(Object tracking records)
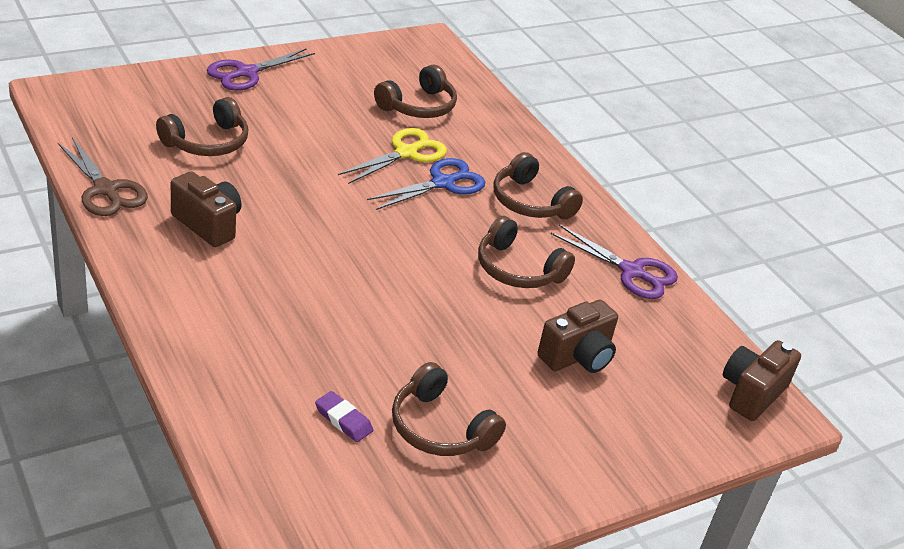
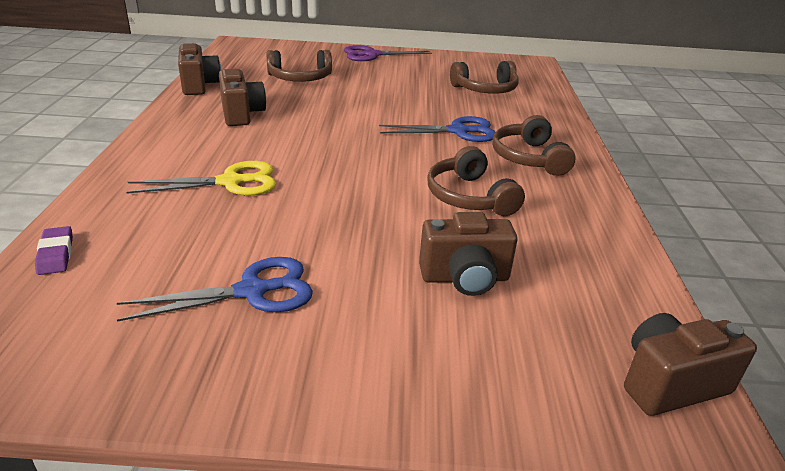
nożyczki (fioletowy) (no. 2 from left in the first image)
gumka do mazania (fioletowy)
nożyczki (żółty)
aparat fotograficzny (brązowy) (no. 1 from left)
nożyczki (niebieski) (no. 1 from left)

*Activity*:
Retype the lines above exactly, no pictures.

*Answer area*:
nożyczki (fioletowy) (no. 2 from left in the first image)
gumka do mazania (fioletowy)
nożyczki (żółty)
aparat fotograficzny (brązowy) (no. 1 from left)
nożyczki (niebieski) (no. 1 from left)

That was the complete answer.